Work instructions => When you reach the line containing "shifted | BLUE" in the records below, start copying exactly, and stop once you have copied the line containing "shifted | YELLOW".

--- START ---

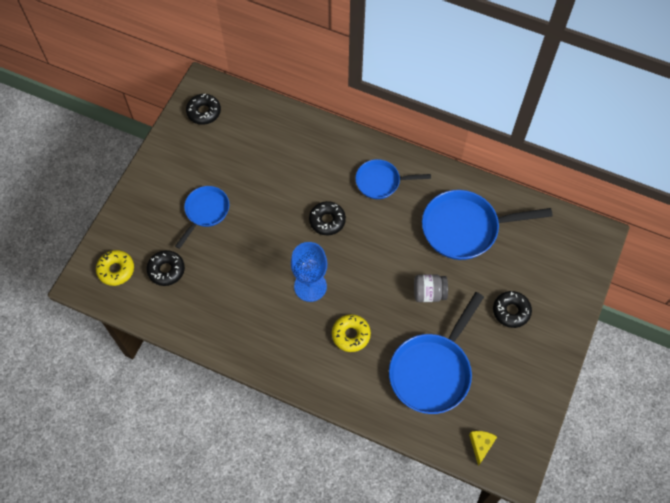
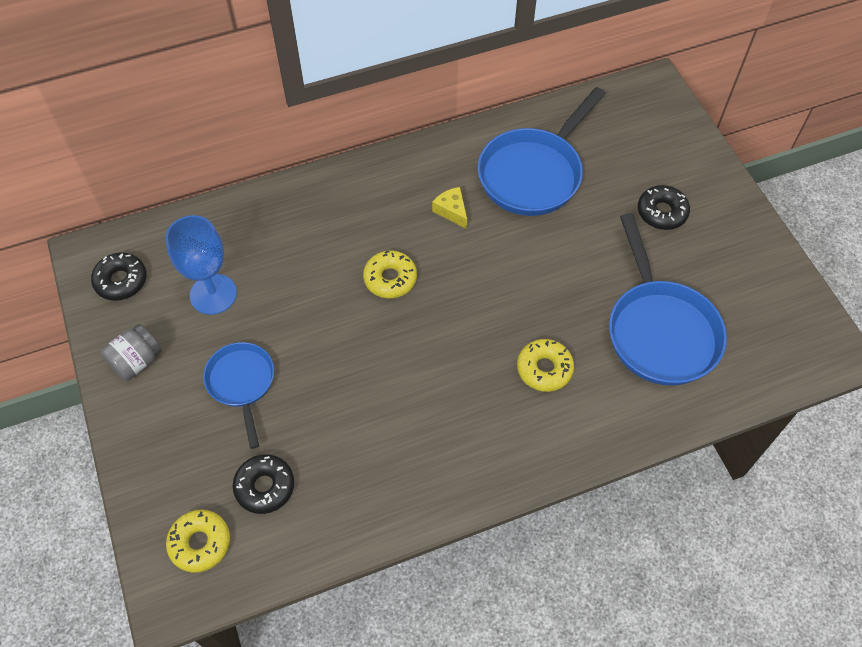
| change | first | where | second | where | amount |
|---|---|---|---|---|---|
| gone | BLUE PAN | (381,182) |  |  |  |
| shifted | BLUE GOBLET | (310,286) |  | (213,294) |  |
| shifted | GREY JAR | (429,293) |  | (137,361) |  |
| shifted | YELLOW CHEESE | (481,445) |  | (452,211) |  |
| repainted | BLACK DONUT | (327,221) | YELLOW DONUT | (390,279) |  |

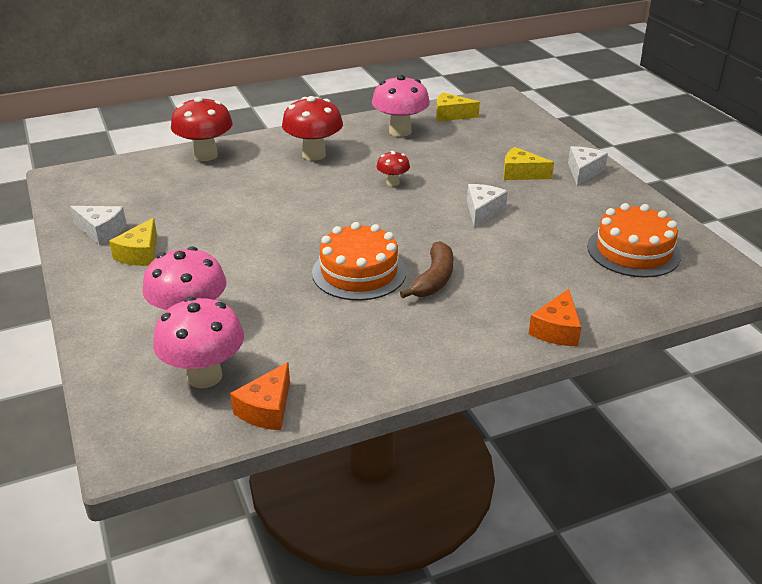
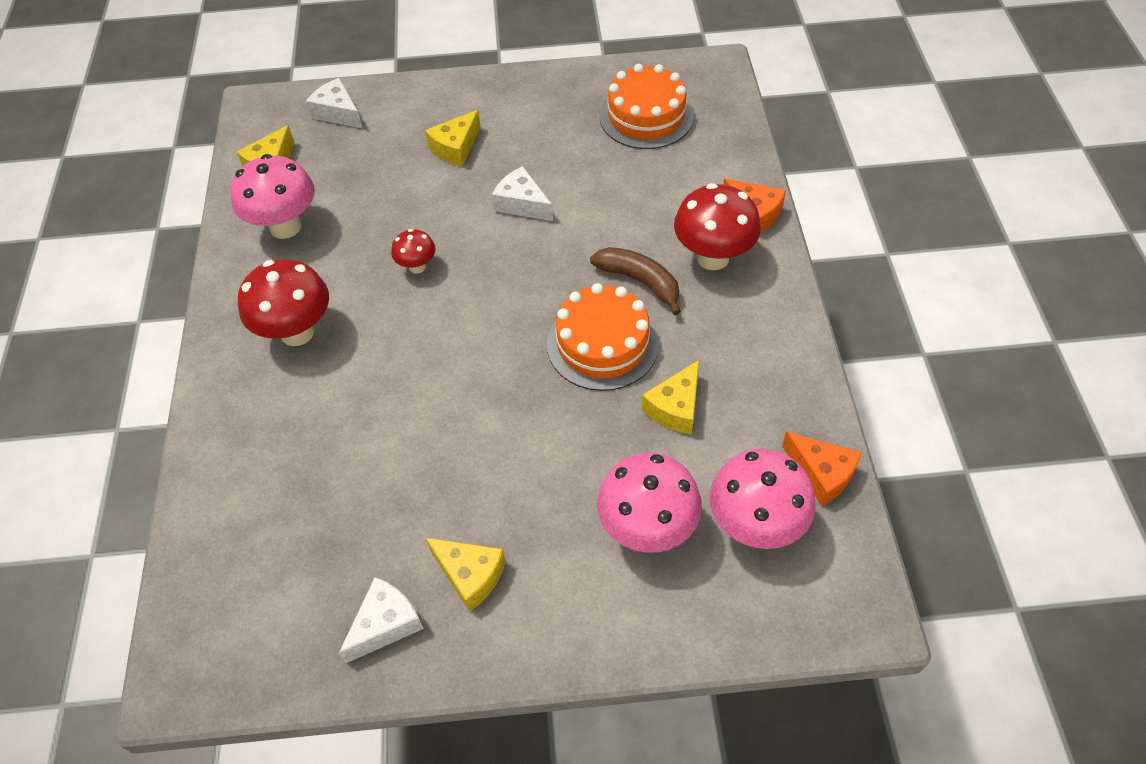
| change | first | where | second | where | amount |
|---|---|---|---|---|---|
| new |  |  | YELLOW CHEESE | (675,407) |  |
| shifted | RED MUSHROOM | (205,155) |  | (712,257) |  |
| shifted | WHITE CHEESE | (583,172) |  | (337,113) |  |

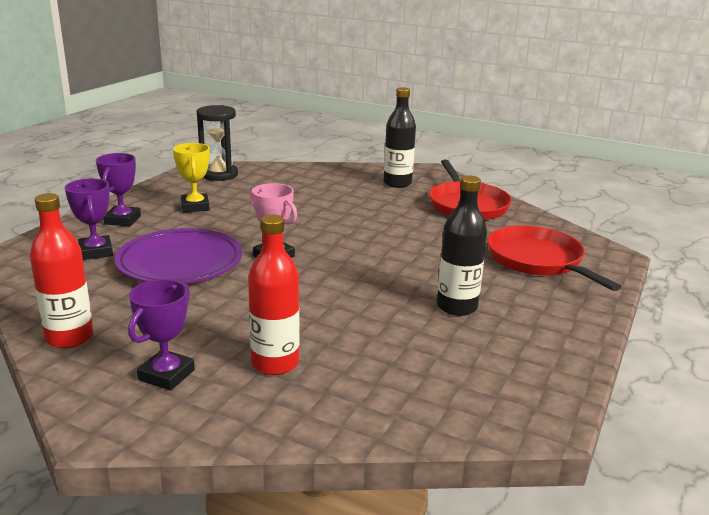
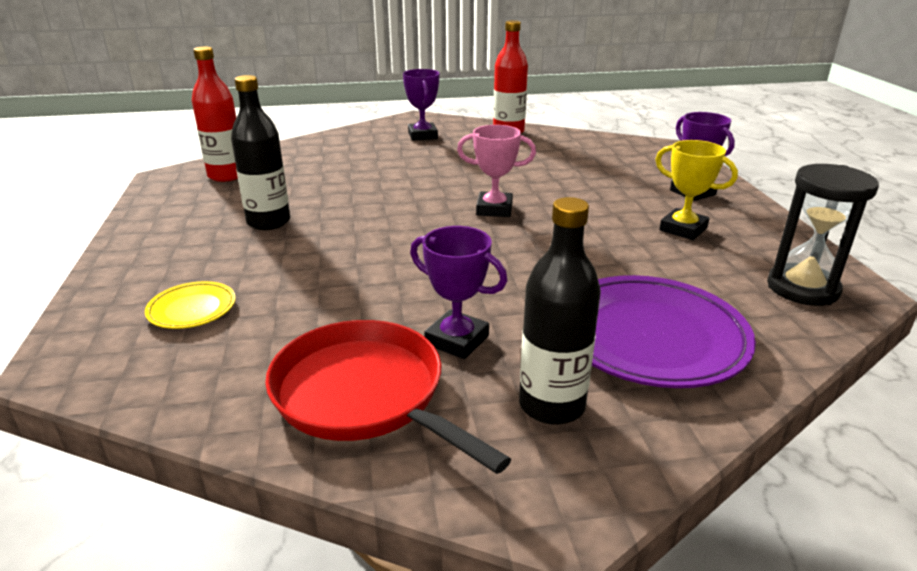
| change | first | where | second | where | amount |
|---|---|---|---|---|---|
| shifted | PURPLE TROPHY | (96,252) |  | (457,340) |  |
| shifted | PURPLE PLATE | (180,263) |  | (650,338) |  |
| shifted | RED BOTTLE | (275,363) |  | (227,175) |  |
| swapped | RED PAN | (537,260) | YELLOW PLATE | (192,309) |  |

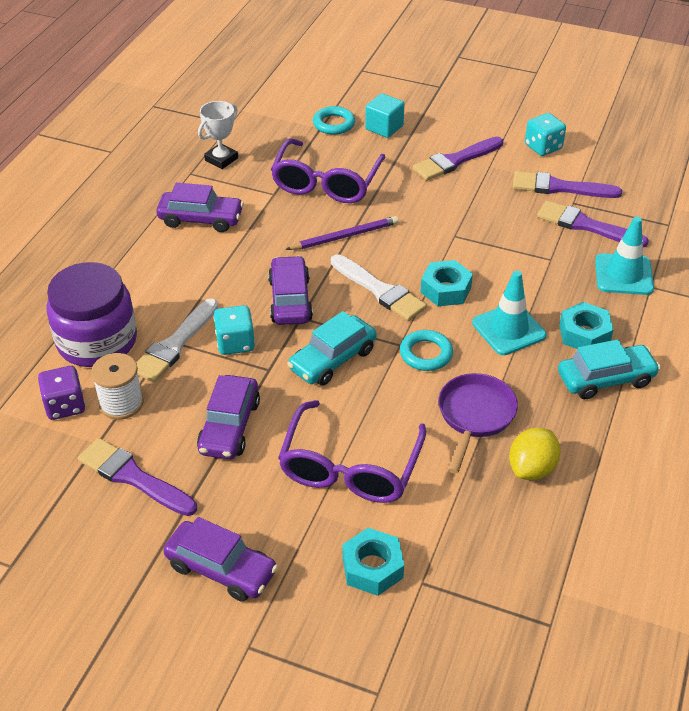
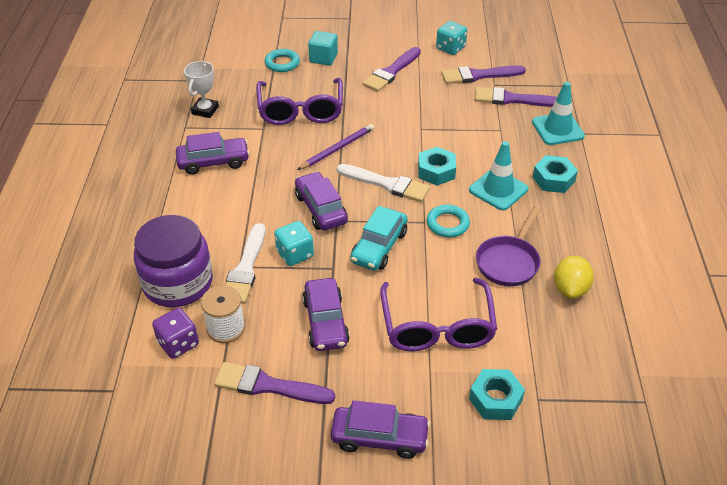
| change | first | where | second | where | amount |
|---|---|---|---|---|---|
| gone | TURQUOISE CAR | (605,379) |  |  |  |
| rotated | PURPLE PAN | (475,416) |  | (509,262) | 150 degrees counterclockwise |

--- END ---

Response to the task =>
| shifted | BLUE GOBLET | (310,286) |  | (213,294) |  |
| shifted | GREY JAR | (429,293) |  | (137,361) |  |
| shifted | YELLOW CHEESE | (481,445) |  | (452,211) |  |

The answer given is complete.